WORK TO COMPLETE -
Verbatim transcription with images omitted: return the entries below in full.

(Collected data entries)

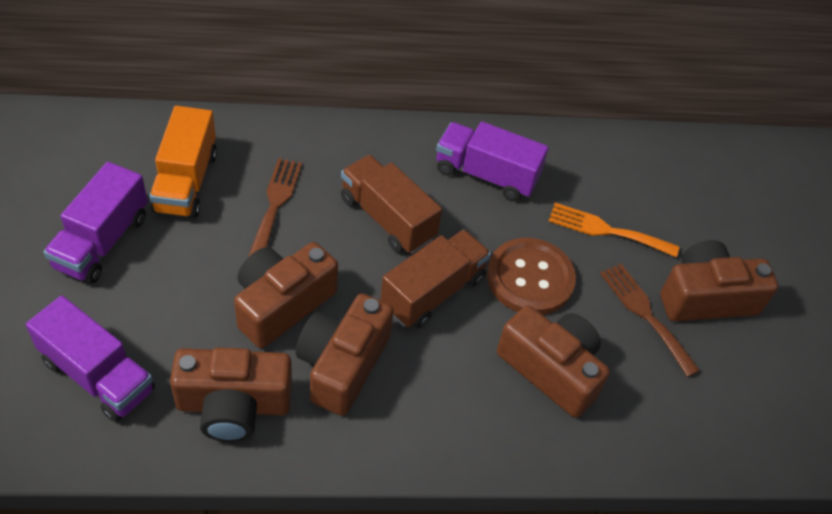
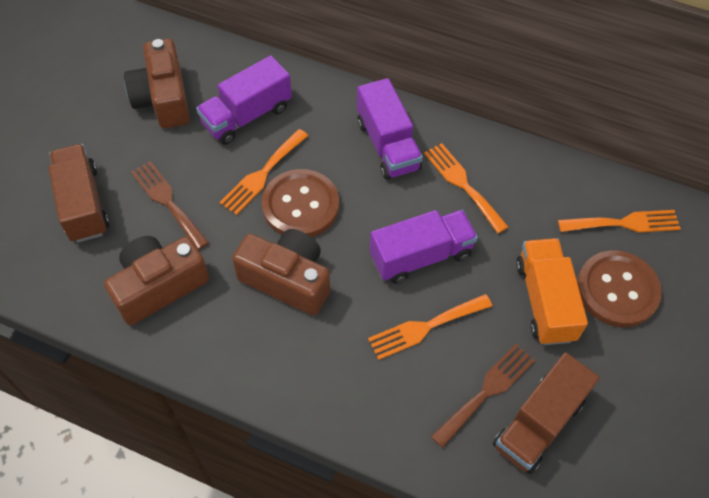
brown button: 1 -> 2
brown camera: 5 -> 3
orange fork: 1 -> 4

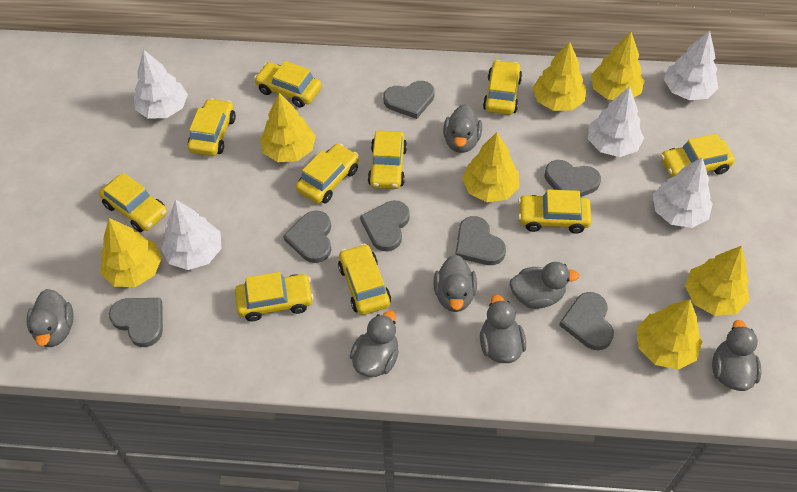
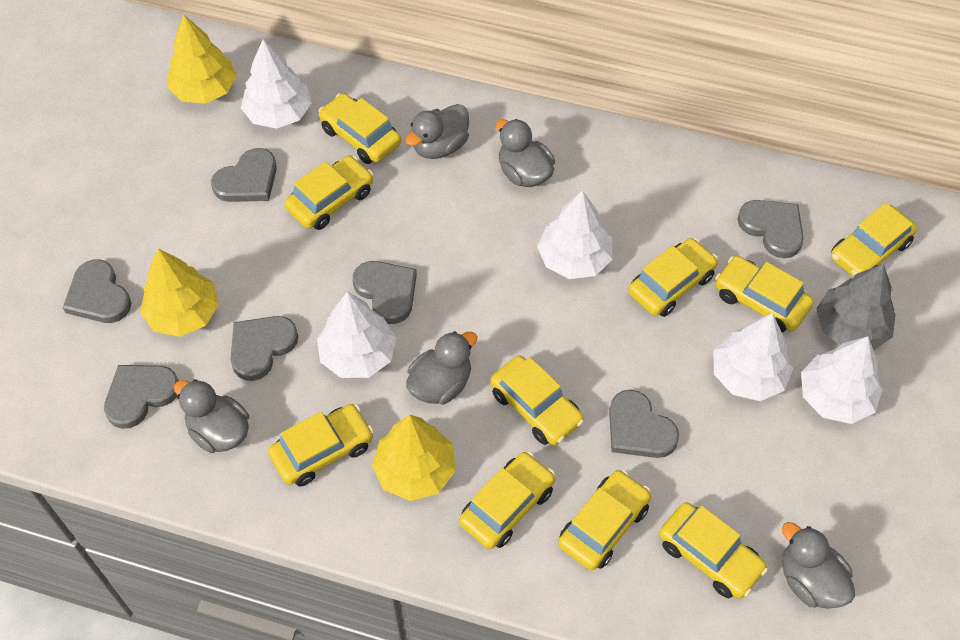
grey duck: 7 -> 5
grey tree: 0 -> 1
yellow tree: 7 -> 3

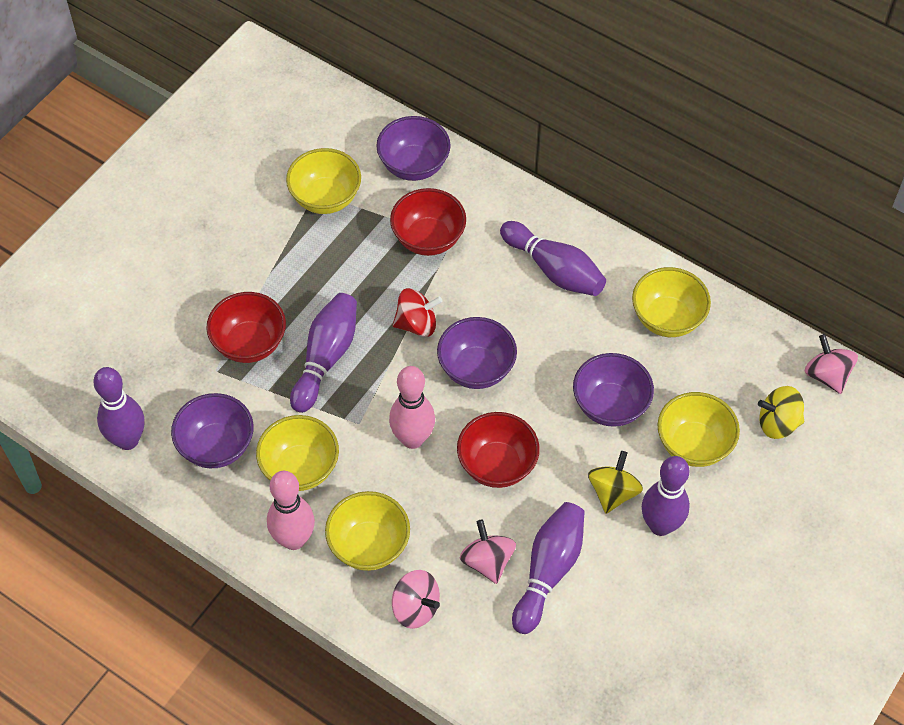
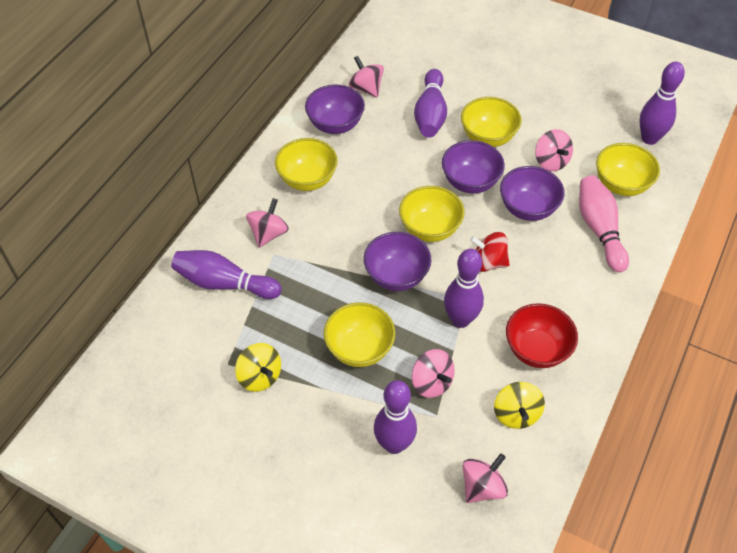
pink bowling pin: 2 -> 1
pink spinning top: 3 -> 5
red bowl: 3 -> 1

RESPONSE FOR THIS EXERCISE -
brown button: 1 -> 2
brown camera: 5 -> 3
orange fork: 1 -> 4

grey duck: 7 -> 5
grey tree: 0 -> 1
yellow tree: 7 -> 3

pink bowling pin: 2 -> 1
pink spinning top: 3 -> 5
red bowl: 3 -> 1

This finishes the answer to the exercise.